■ **What the task requires**
Copy every line of the data exactly, keeping out any picture.

■ **Supplied data**
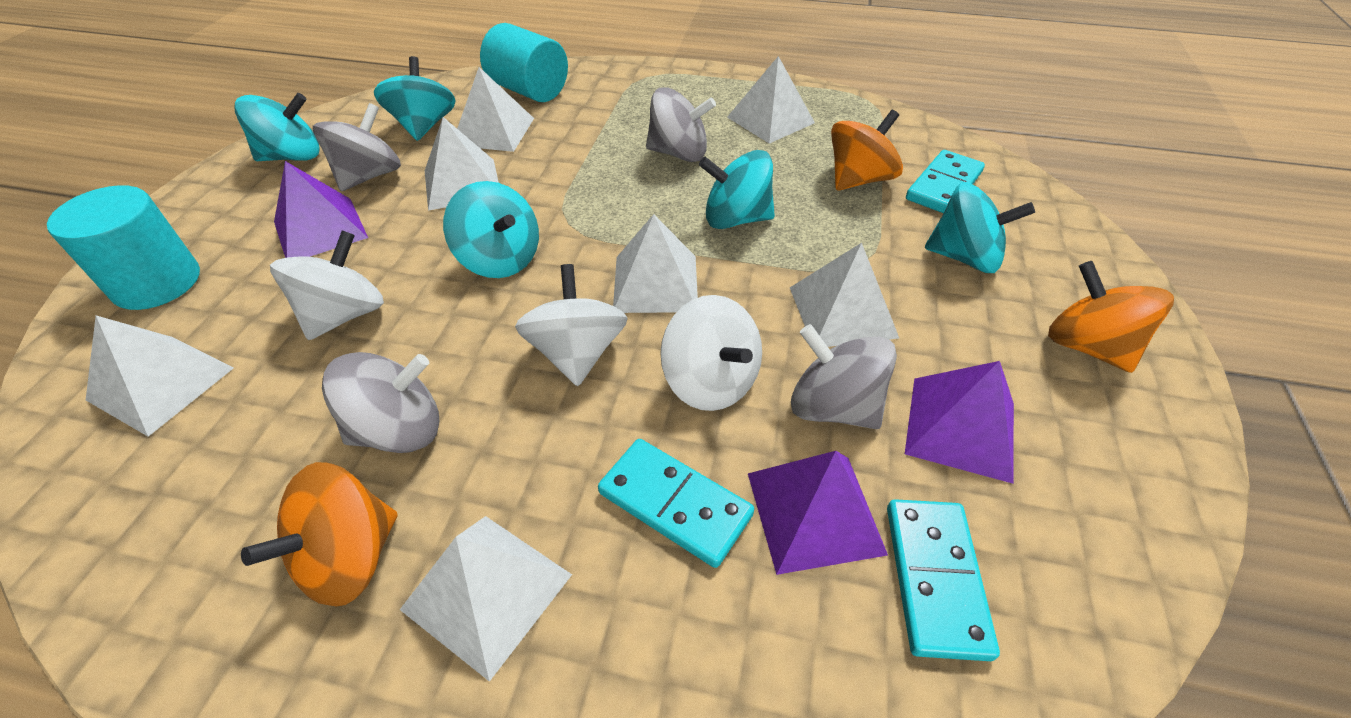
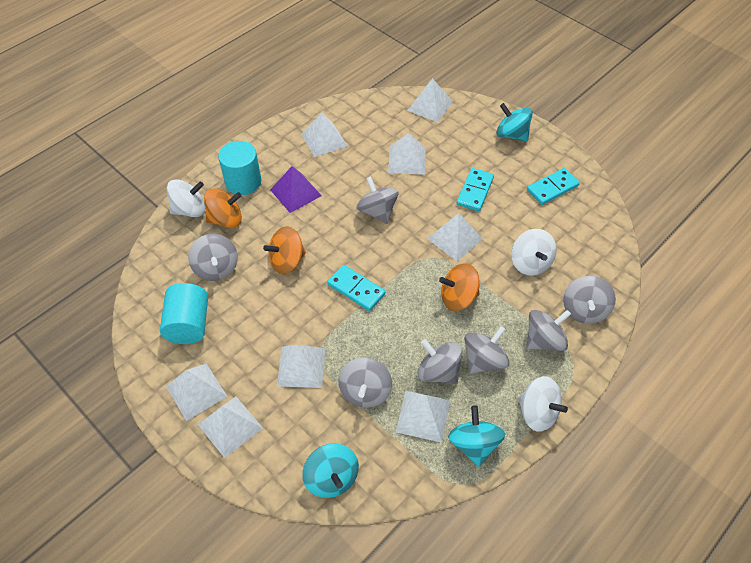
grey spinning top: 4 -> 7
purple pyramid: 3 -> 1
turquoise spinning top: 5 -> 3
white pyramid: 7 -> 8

■ **Exercise solution**
grey spinning top: 4 -> 7
purple pyramid: 3 -> 1
turquoise spinning top: 5 -> 3
white pyramid: 7 -> 8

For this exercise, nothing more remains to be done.